• **Entries provided**
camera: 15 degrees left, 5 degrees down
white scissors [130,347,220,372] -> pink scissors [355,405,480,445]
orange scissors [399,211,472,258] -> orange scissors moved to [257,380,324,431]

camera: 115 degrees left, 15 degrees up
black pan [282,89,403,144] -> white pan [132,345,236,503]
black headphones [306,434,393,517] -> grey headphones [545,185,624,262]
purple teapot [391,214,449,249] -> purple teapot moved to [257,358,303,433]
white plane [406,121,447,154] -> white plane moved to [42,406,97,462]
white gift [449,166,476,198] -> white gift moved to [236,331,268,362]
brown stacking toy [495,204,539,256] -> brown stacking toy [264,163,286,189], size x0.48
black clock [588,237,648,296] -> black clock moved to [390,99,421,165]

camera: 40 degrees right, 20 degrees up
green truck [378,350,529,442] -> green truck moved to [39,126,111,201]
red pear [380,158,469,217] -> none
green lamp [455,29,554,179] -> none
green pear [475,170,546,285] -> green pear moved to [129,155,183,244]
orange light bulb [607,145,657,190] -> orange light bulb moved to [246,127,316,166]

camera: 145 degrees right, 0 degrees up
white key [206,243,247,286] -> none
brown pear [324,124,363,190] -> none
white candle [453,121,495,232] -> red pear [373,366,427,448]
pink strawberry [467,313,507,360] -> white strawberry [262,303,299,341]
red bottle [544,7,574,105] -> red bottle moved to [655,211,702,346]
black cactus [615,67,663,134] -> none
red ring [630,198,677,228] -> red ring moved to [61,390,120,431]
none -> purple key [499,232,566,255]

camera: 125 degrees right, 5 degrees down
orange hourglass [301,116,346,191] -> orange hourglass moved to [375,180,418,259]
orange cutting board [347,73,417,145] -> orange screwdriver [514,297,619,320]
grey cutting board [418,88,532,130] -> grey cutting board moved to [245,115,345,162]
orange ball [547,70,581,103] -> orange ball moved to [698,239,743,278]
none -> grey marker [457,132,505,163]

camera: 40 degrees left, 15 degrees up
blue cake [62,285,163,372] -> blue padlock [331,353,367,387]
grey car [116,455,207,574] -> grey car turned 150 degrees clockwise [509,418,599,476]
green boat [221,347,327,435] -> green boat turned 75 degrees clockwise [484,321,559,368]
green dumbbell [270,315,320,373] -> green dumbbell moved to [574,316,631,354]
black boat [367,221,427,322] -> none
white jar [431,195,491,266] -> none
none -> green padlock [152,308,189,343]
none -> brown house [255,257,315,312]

• **What you need to do**
Word for word, write out each record shown above.

• **Solution to the exercise**
camera: 15 degrees left, 5 degrees down
white scissors [130,347,220,372] -> pink scissors [355,405,480,445]
orange scissors [399,211,472,258] -> orange scissors moved to [257,380,324,431]

camera: 115 degrees left, 15 degrees up
black pan [282,89,403,144] -> white pan [132,345,236,503]
black headphones [306,434,393,517] -> grey headphones [545,185,624,262]
purple teapot [391,214,449,249] -> purple teapot moved to [257,358,303,433]
white plane [406,121,447,154] -> white plane moved to [42,406,97,462]
white gift [449,166,476,198] -> white gift moved to [236,331,268,362]
brown stacking toy [495,204,539,256] -> brown stacking toy [264,163,286,189], size x0.48
black clock [588,237,648,296] -> black clock moved to [390,99,421,165]

camera: 40 degrees right, 20 degrees up
green truck [378,350,529,442] -> green truck moved to [39,126,111,201]
red pear [380,158,469,217] -> none
green lamp [455,29,554,179] -> none
green pear [475,170,546,285] -> green pear moved to [129,155,183,244]
orange light bulb [607,145,657,190] -> orange light bulb moved to [246,127,316,166]

camera: 145 degrees right, 0 degrees up
white key [206,243,247,286] -> none
brown pear [324,124,363,190] -> none
white candle [453,121,495,232] -> red pear [373,366,427,448]
pink strawberry [467,313,507,360] -> white strawberry [262,303,299,341]
red bottle [544,7,574,105] -> red bottle moved to [655,211,702,346]
black cactus [615,67,663,134] -> none
red ring [630,198,677,228] -> red ring moved to [61,390,120,431]
none -> purple key [499,232,566,255]

camera: 125 degrees right, 5 degrees down
orange hourglass [301,116,346,191] -> orange hourglass moved to [375,180,418,259]
orange cutting board [347,73,417,145] -> orange screwdriver [514,297,619,320]
grey cutting board [418,88,532,130] -> grey cutting board moved to [245,115,345,162]
orange ball [547,70,581,103] -> orange ball moved to [698,239,743,278]
none -> grey marker [457,132,505,163]

camera: 40 degrees left, 15 degrees up
blue cake [62,285,163,372] -> blue padlock [331,353,367,387]
grey car [116,455,207,574] -> grey car turned 150 degrees clockwise [509,418,599,476]
green boat [221,347,327,435] -> green boat turned 75 degrees clockwise [484,321,559,368]
green dumbbell [270,315,320,373] -> green dumbbell moved to [574,316,631,354]
black boat [367,221,427,322] -> none
white jar [431,195,491,266] -> none
none -> green padlock [152,308,189,343]
none -> brown house [255,257,315,312]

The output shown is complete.